### [EXERCISE PROMPT]
Nothing but the lines from the one with "orange jar [500,217,573,279]" through the end of the records may appear in the answer, each reproduced exactly, pictures omitted.

Object change descriptions
* * * * * * *

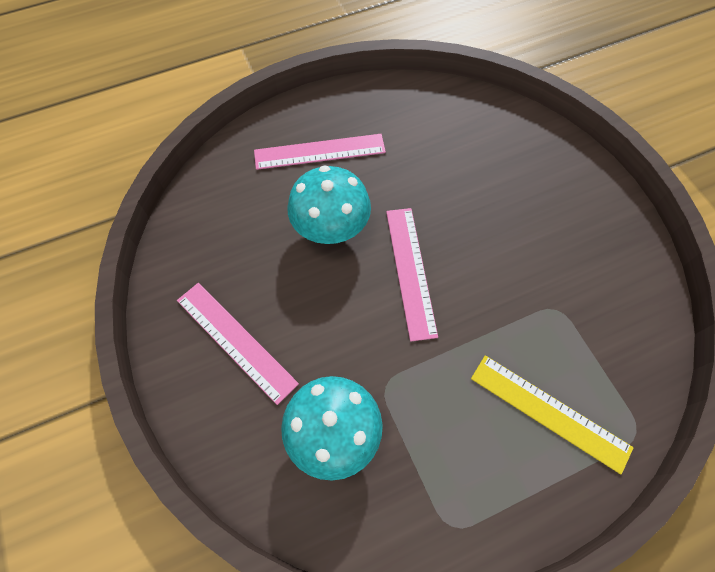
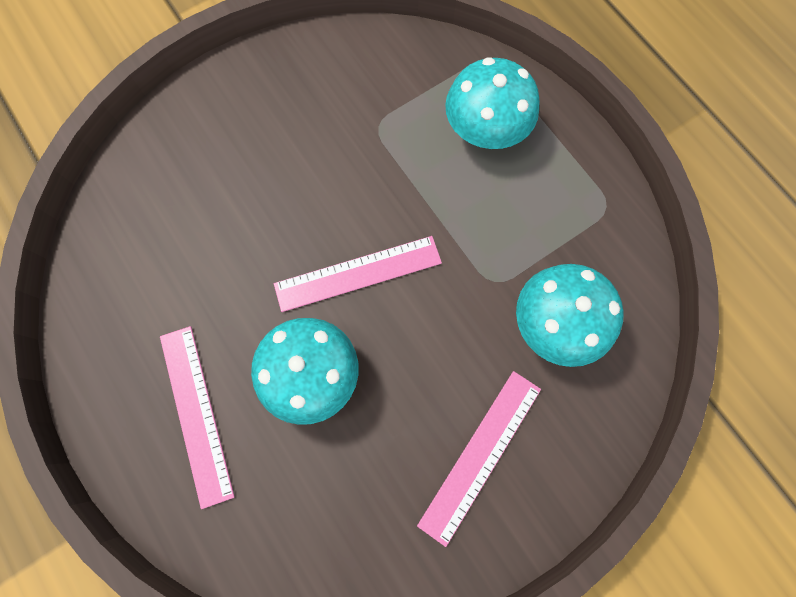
camera: 100 degrees left, 10 degrees up
yellow ruler [471,355,634,474] -> turquoise mushroom [445,57,540,149]

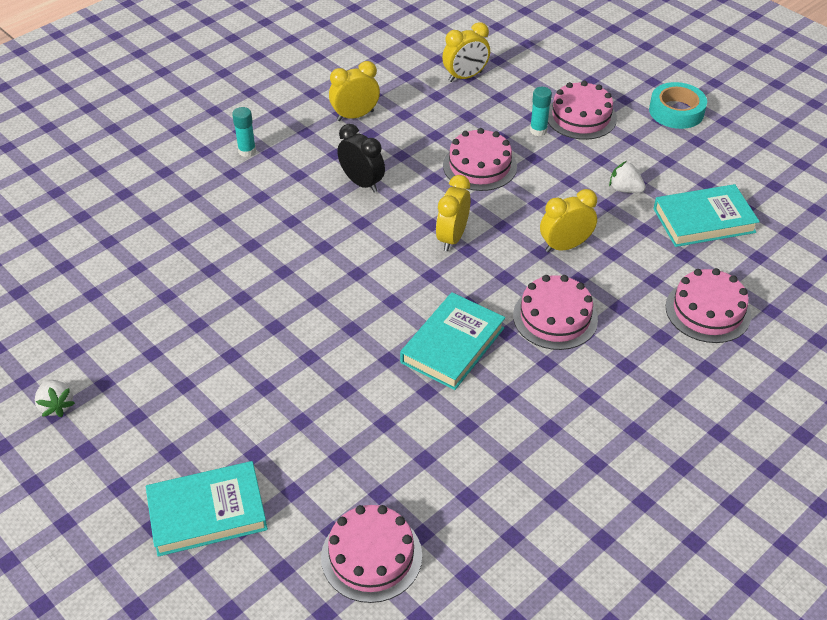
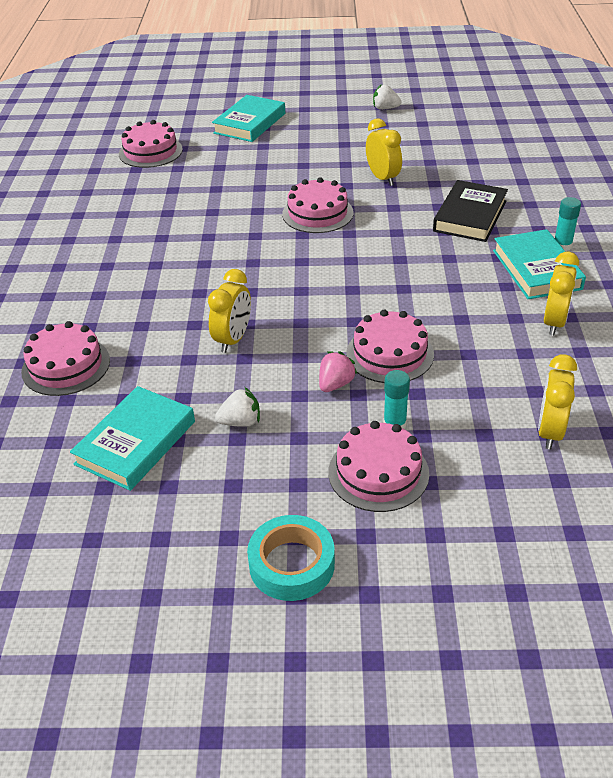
camera: 135 degrees right, 5 degrees down
black clock [337,124,385,193] -> none
turquoise book [400,292,505,390] -> turquoise book moved to [493,229,586,299]
yellow clock [436,175,471,251] -> yellow clock moved to [366,118,402,186]
pink cake [513,275,598,350] -> pink cake moved to [282,177,354,233]
none -> pink strawberry [319,351,357,392]
none -> black book [433,180,508,242]

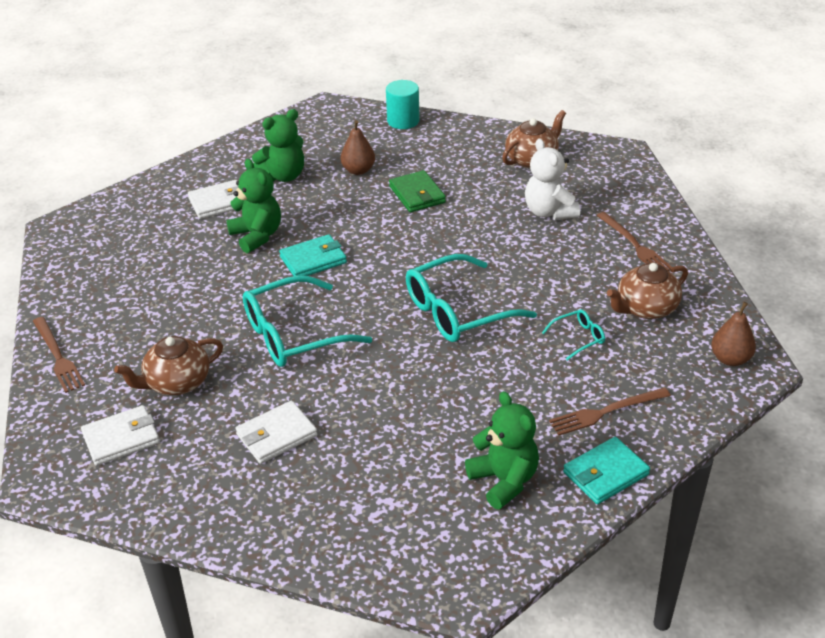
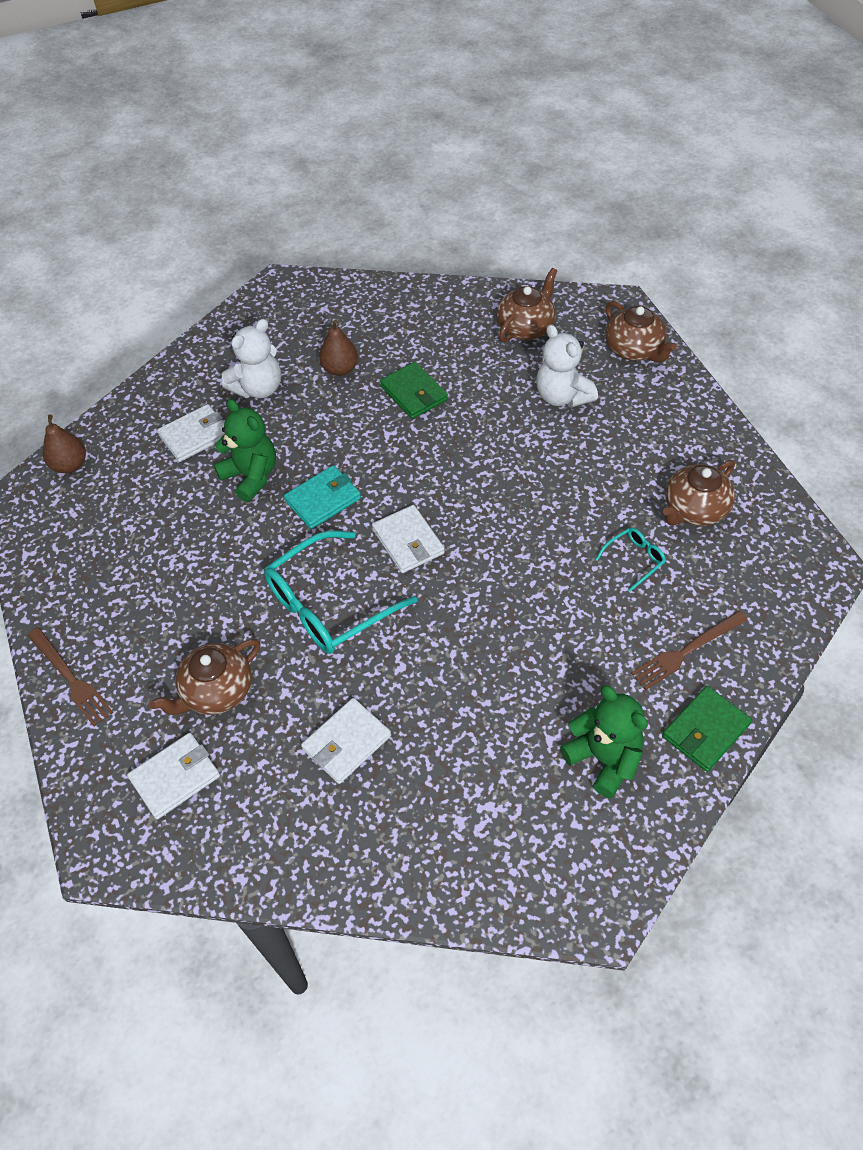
camera: 10 degrees left, 15 degrees up
green teddy bear [252,109,304,182] -> white teddy bear [222,319,281,398]
turquoise cylinder [386,80,420,129] -> none
turquoise glasses [406,254,537,342] -> none
turquoise wallet [563,437,650,504] -> green wallet [662,686,752,772]
brown fork [596,212,672,271] -> none
brown pear [711,302,756,366] -> brown pear moved to [43,414,86,473]
none -> white wallet [372,505,445,573]
none -> brown teapot [605,301,677,362]

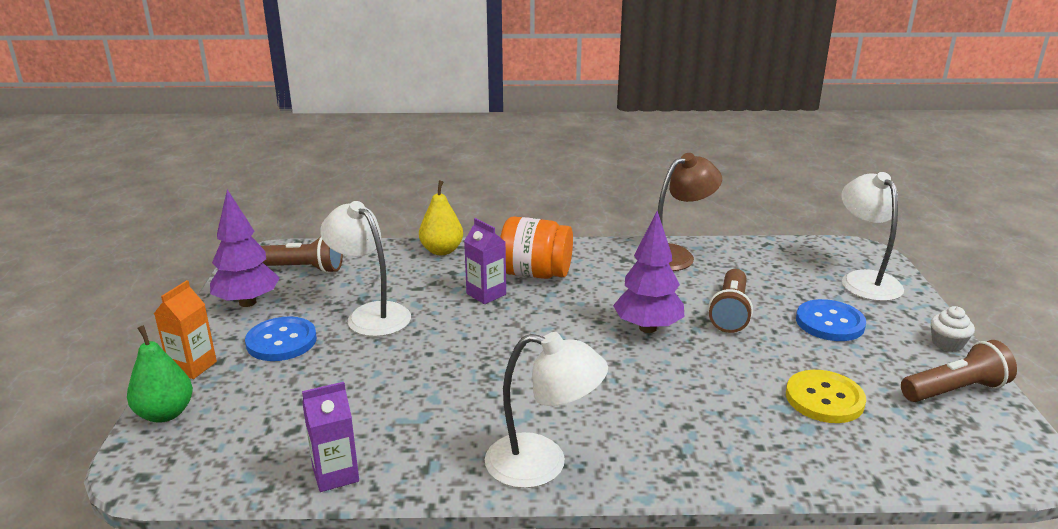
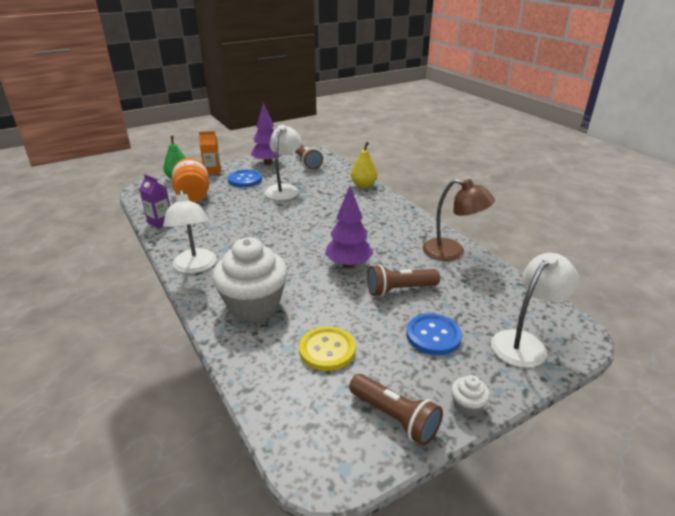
camera: 60 degrees right, 5 degrees up
purple carton [464,218,506,304] -> none
orange jar [500,217,573,279] -> orange jar moved to [172,158,209,202]
none -> white cupcake [212,237,288,321]

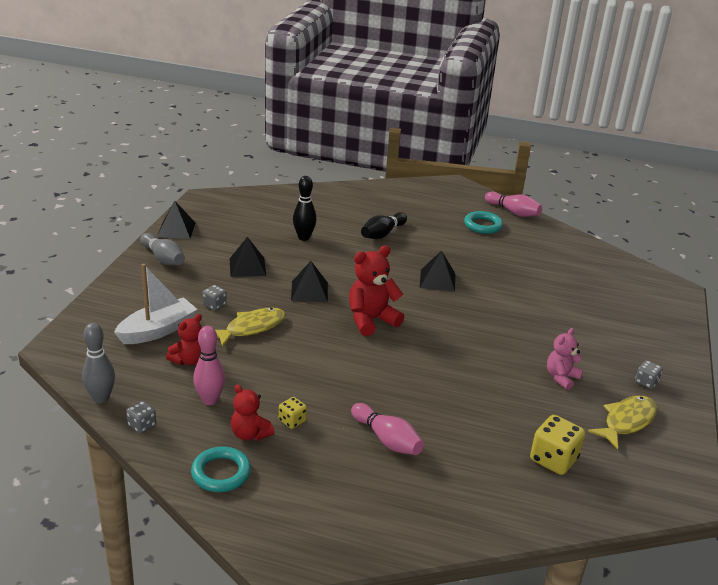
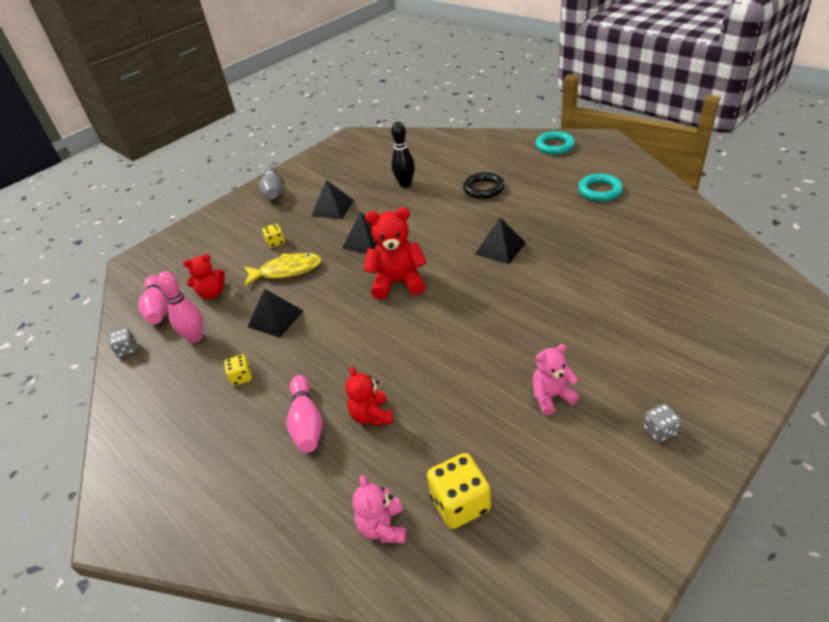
camera: 35 degrees right, 10 degrees up
grey bowling pin [82,323,115,403] -> none
white boat [114,264,198,344] -> none
black pyramid [157,201,195,239] -> black pyramid moved to [248,289,303,338]
turquoise ring [191,446,251,492] -> turquoise ring moved to [536,131,575,154]
grey dice [203,285,227,311] -> yellow dice [262,223,285,248]
red teddy bear [231,384,275,441] -> red teddy bear moved to [345,366,393,426]
black bowling pin [361,212,407,239] -> black ring [463,172,505,199]
pink bowling pin [485,192,542,217] -> pink bowling pin moved to [138,275,168,324]
yellow fish [588,396,657,449] -> none
none -> pink teddy bear [352,475,407,543]

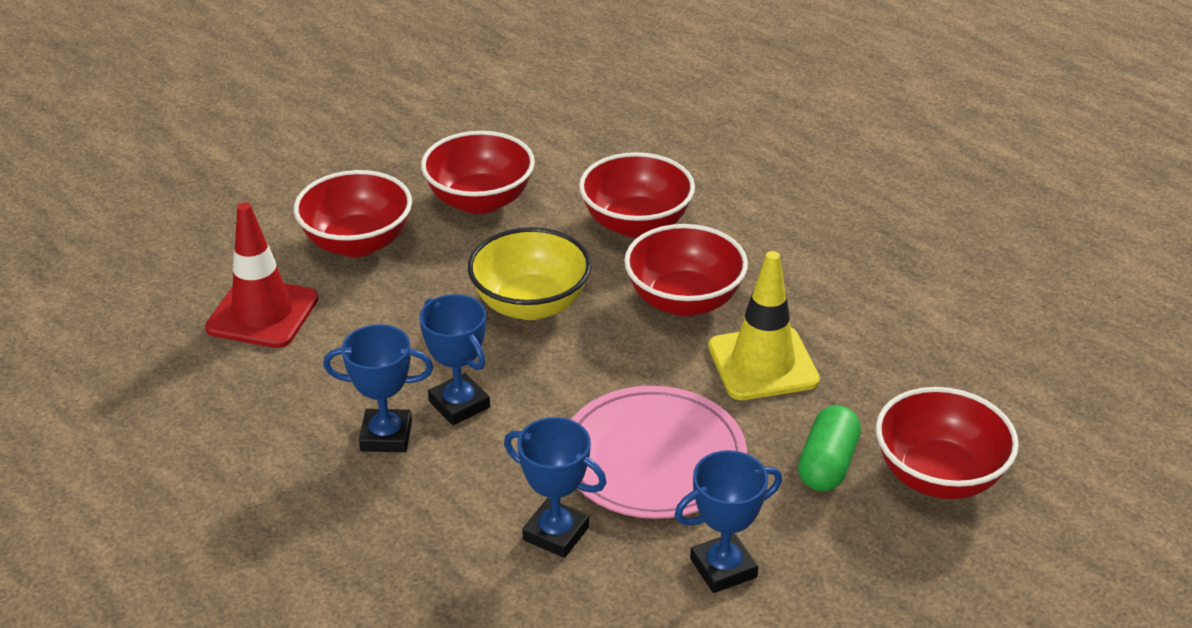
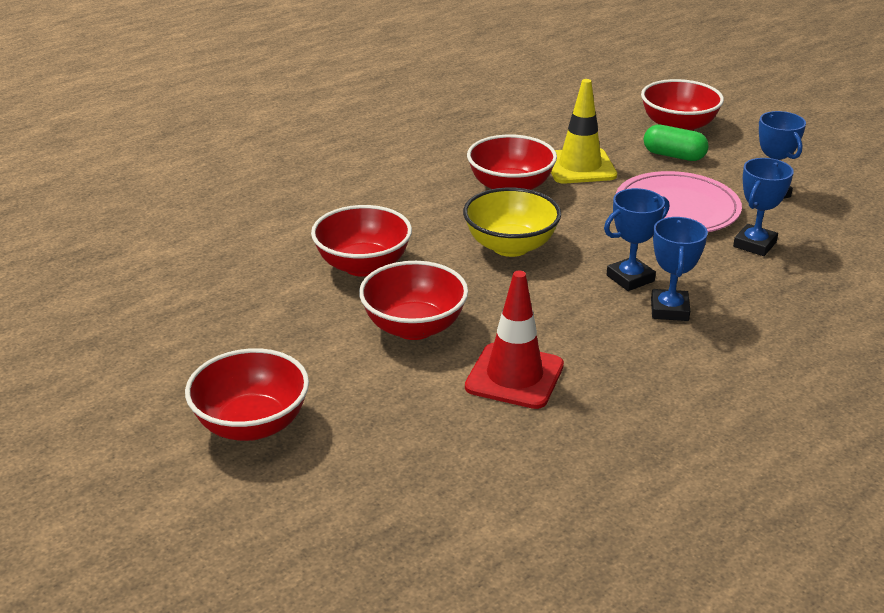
camera: 85 degrees left, 5 degrees down
red bowl [579,152,695,238] -> red bowl moved to [185,348,309,441]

* * * * * * *

### [YOUR RESPONSE]
orange jar [500,217,573,279] -> orange jar moved to [172,158,209,202]
none -> white cupcake [212,237,288,321]

camera: 35 degrees right, 10 degrees up
grey bowling pin [82,323,115,403] -> none
white boat [114,264,198,344] -> none
black pyramid [157,201,195,239] -> black pyramid moved to [248,289,303,338]
turquoise ring [191,446,251,492] -> turquoise ring moved to [536,131,575,154]
grey dice [203,285,227,311] -> yellow dice [262,223,285,248]
red teddy bear [231,384,275,441] -> red teddy bear moved to [345,366,393,426]
black bowling pin [361,212,407,239] -> black ring [463,172,505,199]
pink bowling pin [485,192,542,217] -> pink bowling pin moved to [138,275,168,324]
yellow fish [588,396,657,449] -> none
none -> pink teddy bear [352,475,407,543]

camera: 85 degrees left, 5 degrees down
red bowl [579,152,695,238] -> red bowl moved to [185,348,309,441]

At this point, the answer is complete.